**Work required**
Lines containing the word "none" are the ones to copy from the records below.

**Material for this exercise**

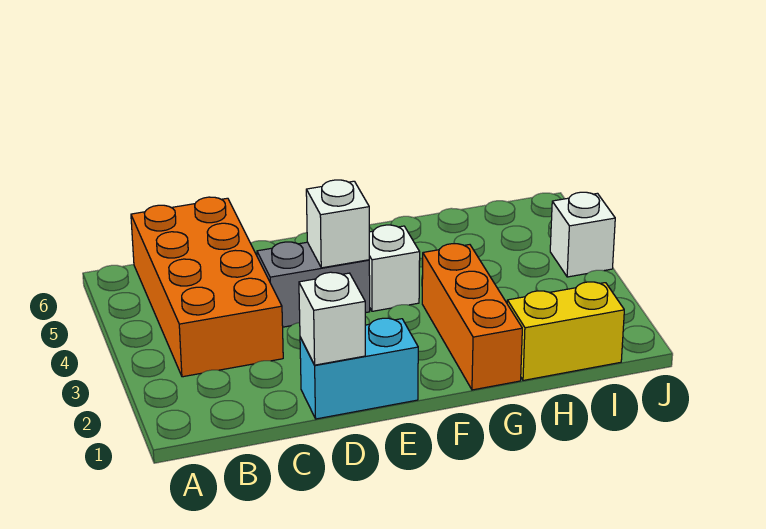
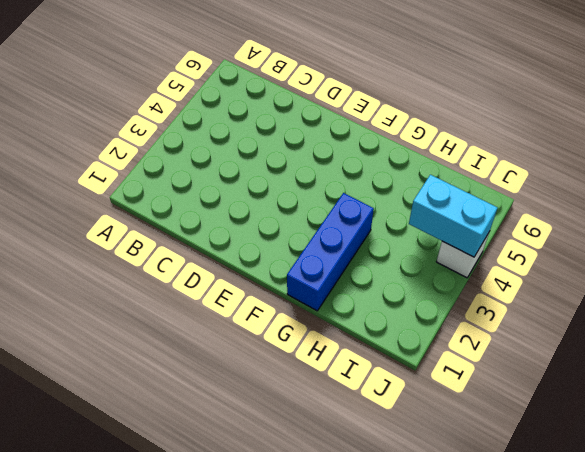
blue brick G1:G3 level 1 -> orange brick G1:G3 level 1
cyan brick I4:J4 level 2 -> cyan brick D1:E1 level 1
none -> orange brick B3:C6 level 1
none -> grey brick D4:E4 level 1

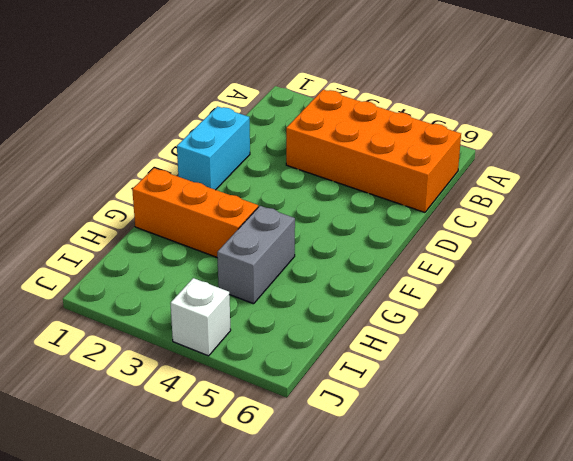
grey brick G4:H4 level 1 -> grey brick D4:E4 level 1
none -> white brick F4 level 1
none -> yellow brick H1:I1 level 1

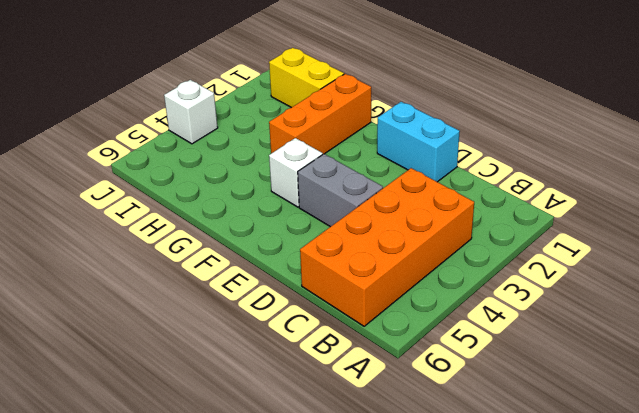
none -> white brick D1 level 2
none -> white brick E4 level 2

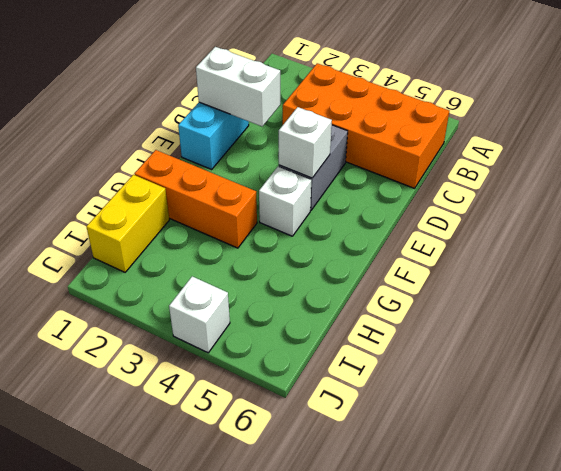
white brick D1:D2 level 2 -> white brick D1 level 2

**Reply**
none -> orange brick B3:C6 level 1
none -> grey brick D4:E4 level 1
none -> white brick F4 level 1
none -> yellow brick H1:I1 level 1
none -> white brick D1 level 2
none -> white brick E4 level 2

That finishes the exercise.